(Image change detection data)
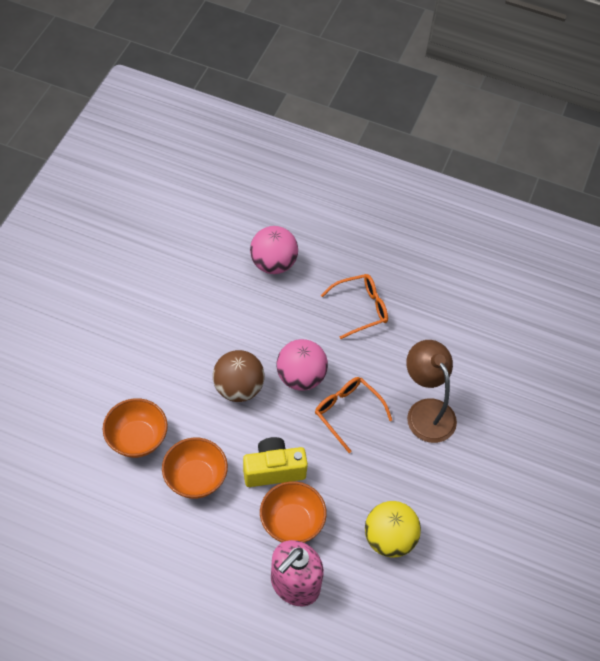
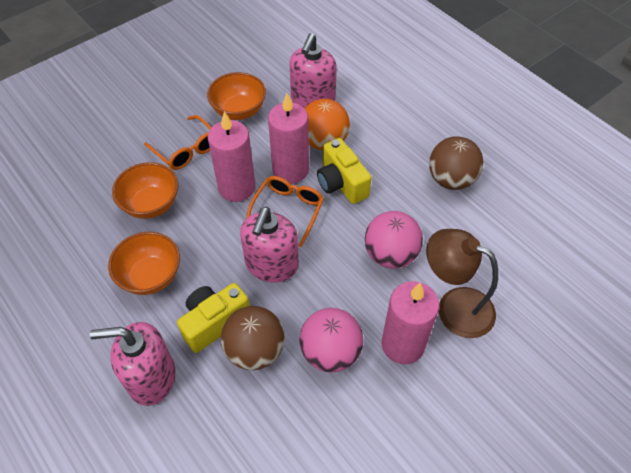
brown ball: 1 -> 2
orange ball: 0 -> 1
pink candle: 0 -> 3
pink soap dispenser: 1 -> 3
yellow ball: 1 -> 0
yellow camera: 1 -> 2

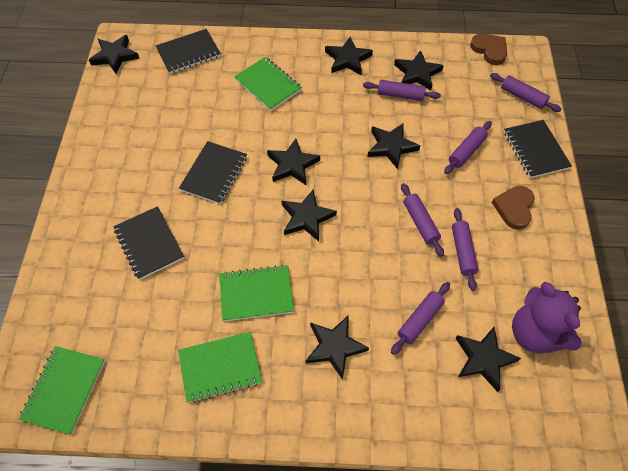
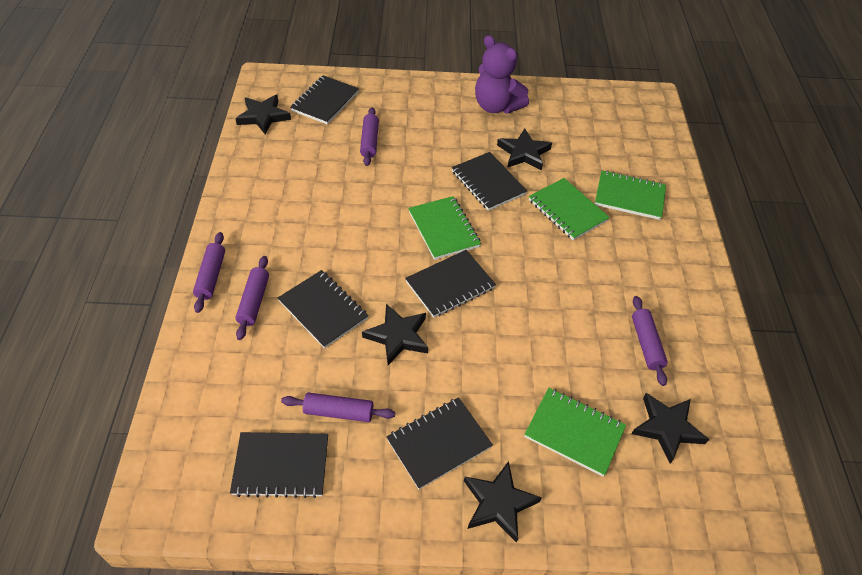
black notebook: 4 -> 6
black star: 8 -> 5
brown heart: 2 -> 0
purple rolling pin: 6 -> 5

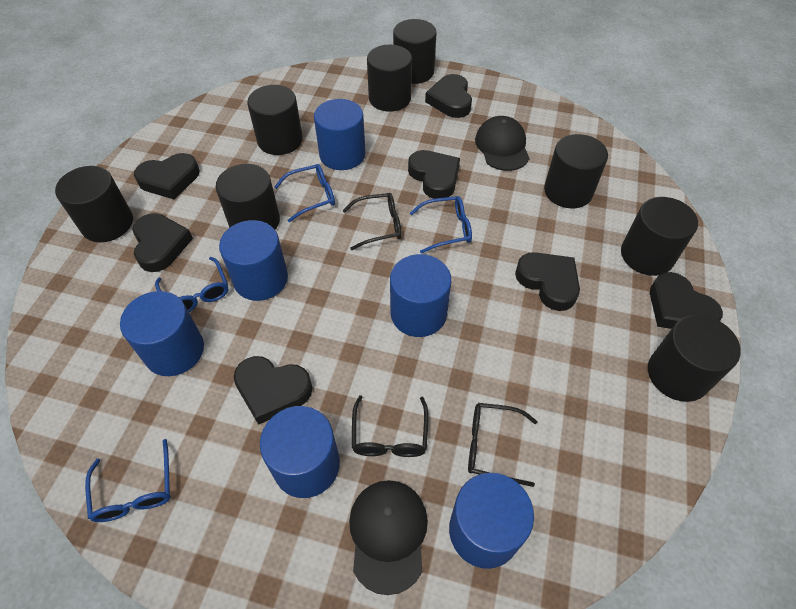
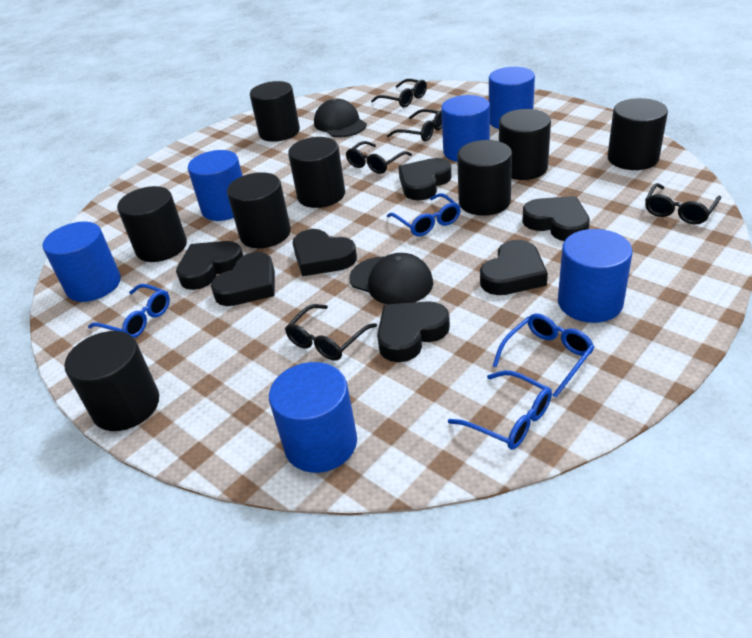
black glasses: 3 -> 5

_Exercise_
Find every line in the records above that holds the word "black", and copy each one.

_Task response_
black notebook: 4 -> 6
black star: 8 -> 5
black glasses: 3 -> 5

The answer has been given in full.